Copy each line below as written, but skip the pictures.

----

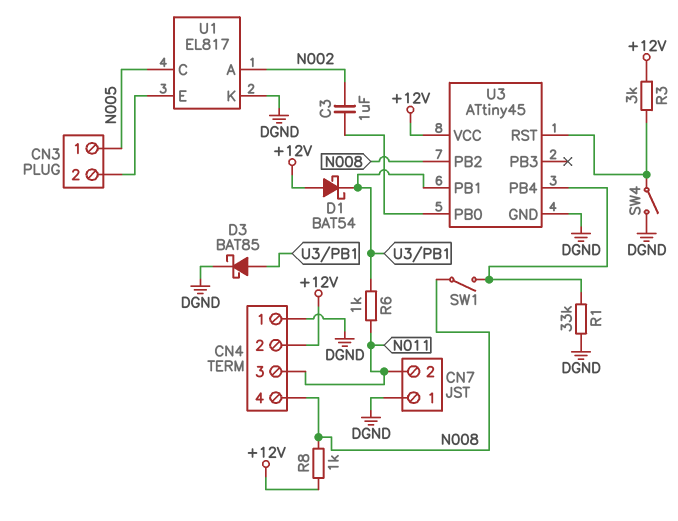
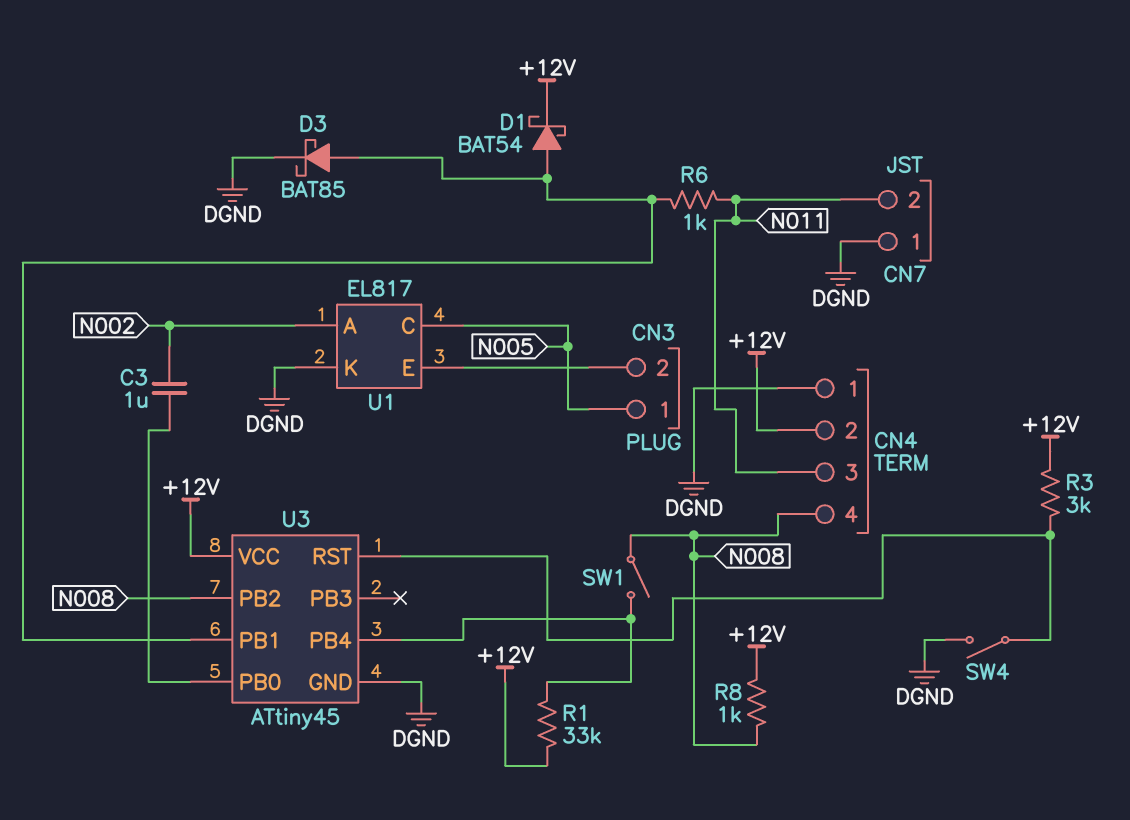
D1: schottky BAT54 (A +12V, K U3/PB1) -> schottky BAT54 (A U3/PB1, K +12V)
R1: 33k (DGND, U3/PB4) -> 33k (+12V, U3/PB4)

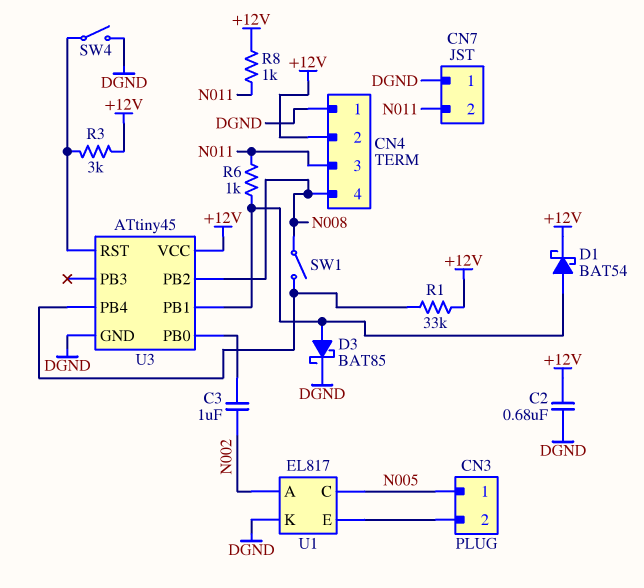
C2: none -> 680nF (+12V, DGND)
R8: 1k (+12V, N008) -> 1k (+12V, N011)

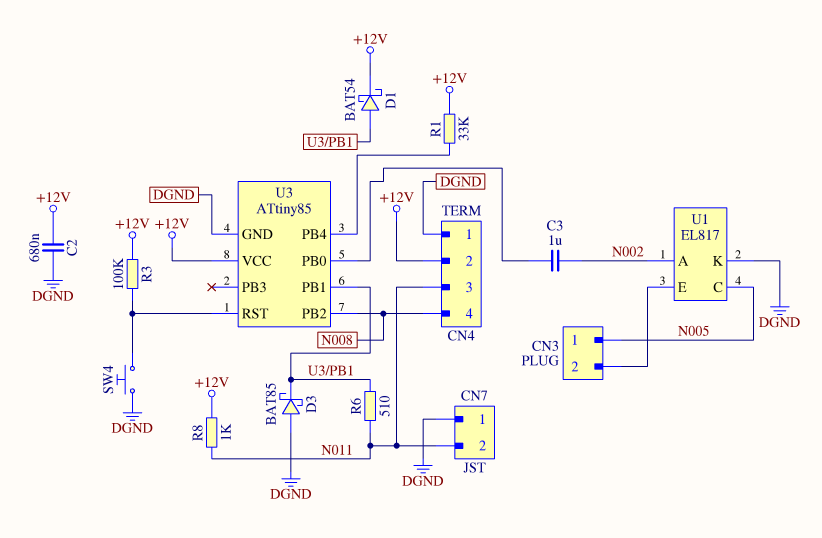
D3: schottky BAT85 (A U3/PB1, K DGND) -> schottky BAT85 (A DGND, K U3/PB1)
R3: 3k (+12V, U3/RST) -> 100k (+12V, U3/RST)
R6: 1k (N011, U3/PB1) -> 510 (N011, U3/PB1)
SW1: switch (N008, U3/PB4) -> none
SW4: switch (DGND, U3/RST) -> button (DGND, U3/RST)
U3: ATtiny45 -> ATtiny85

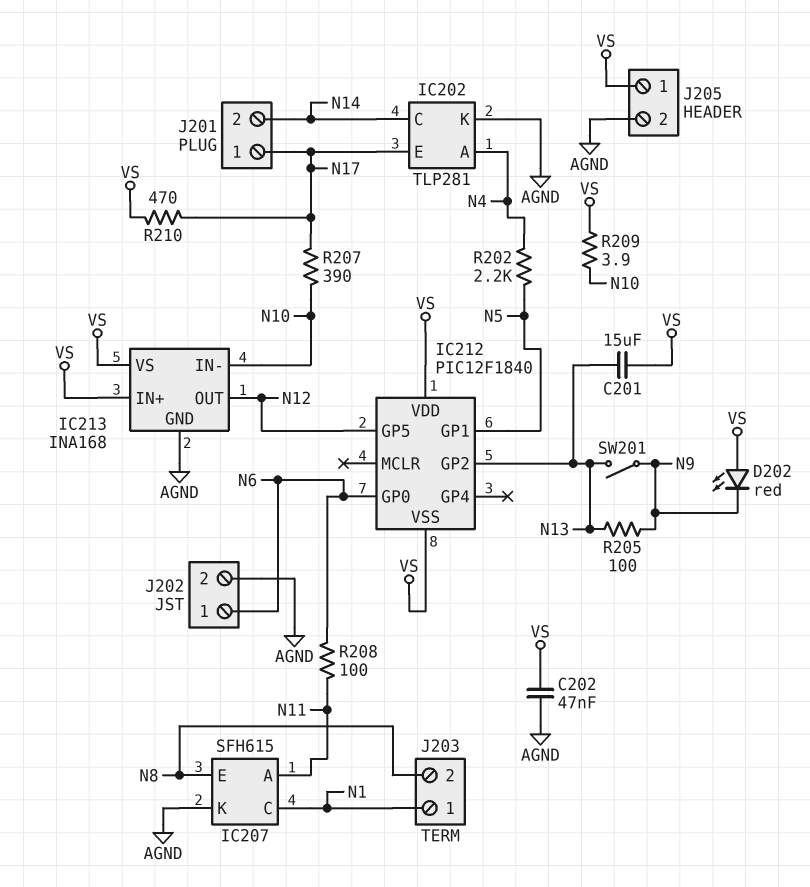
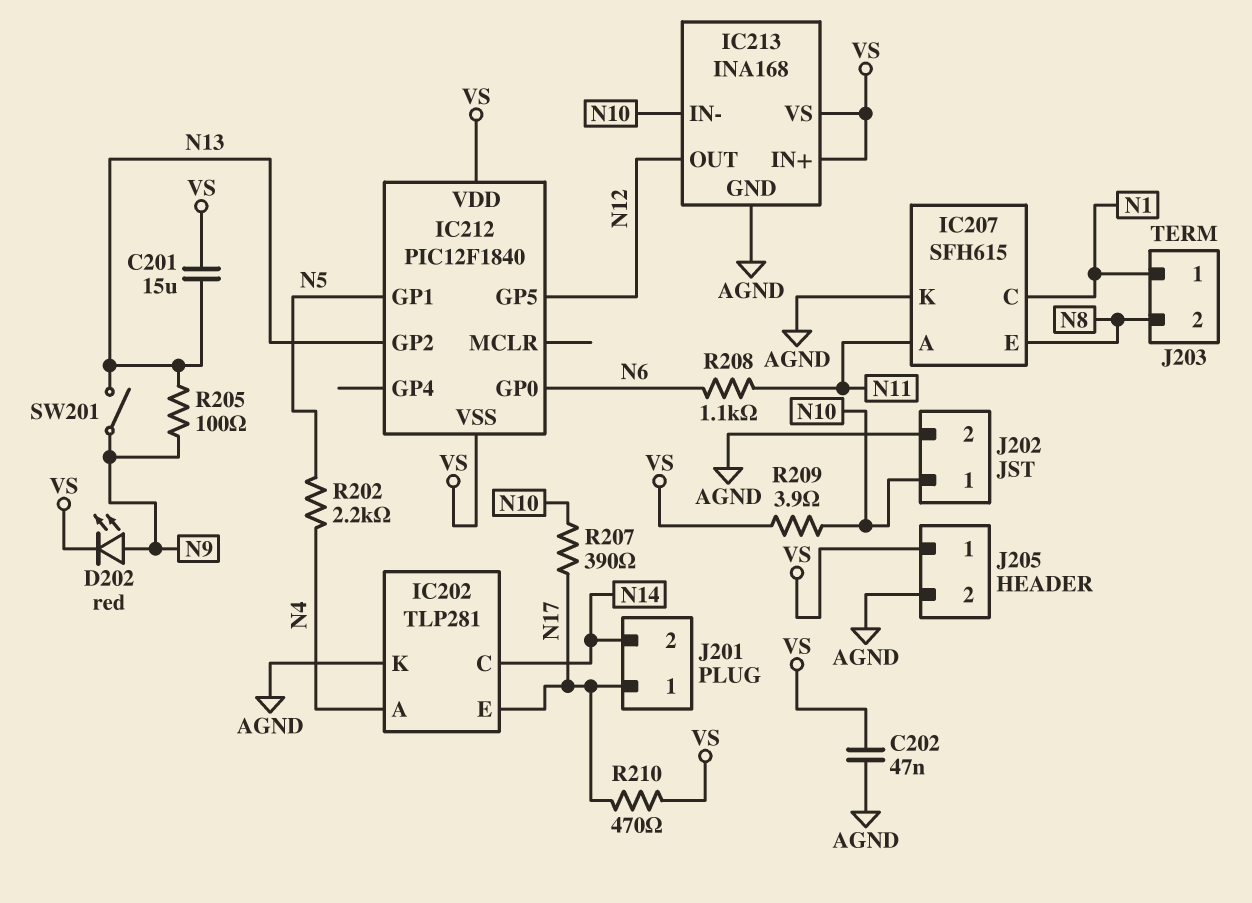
D202: LED red (A VS, K N9) -> LED red (A N9, K VS)
J202 pin 1: N6 -> N10
R208: 100 (N6, N11) -> 1.1k (N6, N11)

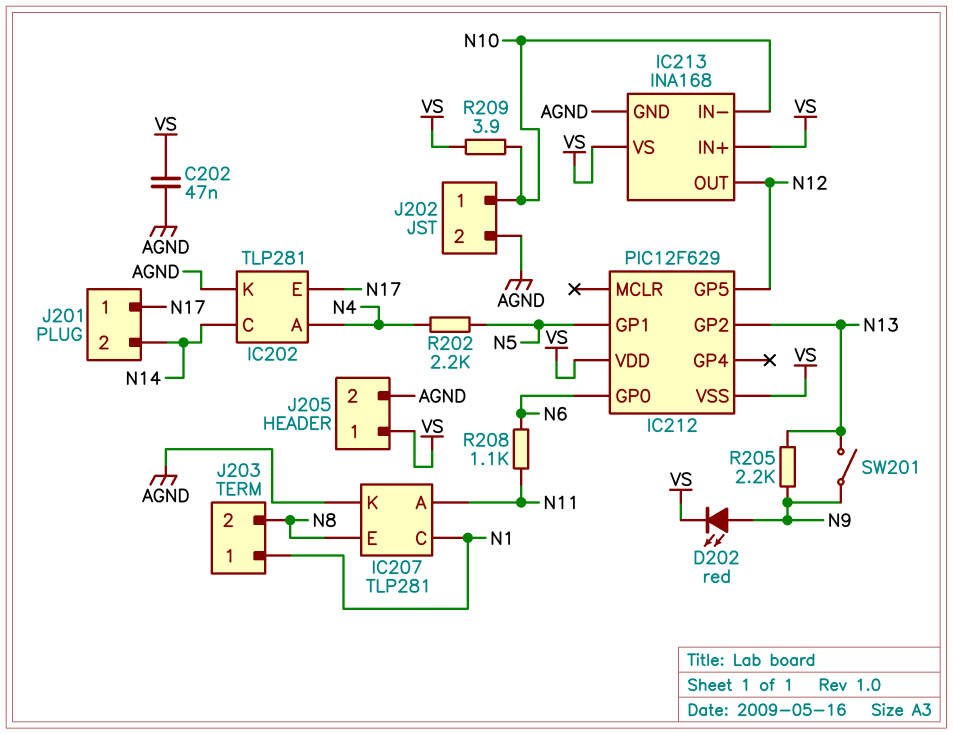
C201: 15uF (N13, VS) -> none
IC207: SFH615 -> TLP281
IC212: PIC12F1840 -> PIC12F629
R205: 100 (N9, N13) -> 2.2k (N9, N13)
R207: 390 (N10, N17) -> none
R210: 470 (N17, VS) -> none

----

EXPECTED ANSWER ▸
D1: schottky BAT54 (A +12V, K U3/PB1) -> schottky BAT54 (A U3/PB1, K +12V)
R1: 33k (DGND, U3/PB4) -> 33k (+12V, U3/PB4)

C2: none -> 680nF (+12V, DGND)
R8: 1k (+12V, N008) -> 1k (+12V, N011)

D3: schottky BAT85 (A U3/PB1, K DGND) -> schottky BAT85 (A DGND, K U3/PB1)
R3: 3k (+12V, U3/RST) -> 100k (+12V, U3/RST)
R6: 1k (N011, U3/PB1) -> 510 (N011, U3/PB1)
SW1: switch (N008, U3/PB4) -> none
SW4: switch (DGND, U3/RST) -> button (DGND, U3/RST)
U3: ATtiny45 -> ATtiny85

D202: LED red (A VS, K N9) -> LED red (A N9, K VS)
J202 pin 1: N6 -> N10
R208: 100 (N6, N11) -> 1.1k (N6, N11)

C201: 15uF (N13, VS) -> none
IC207: SFH615 -> TLP281
IC212: PIC12F1840 -> PIC12F629
R205: 100 (N9, N13) -> 2.2k (N9, N13)
R207: 390 (N10, N17) -> none
R210: 470 (N17, VS) -> none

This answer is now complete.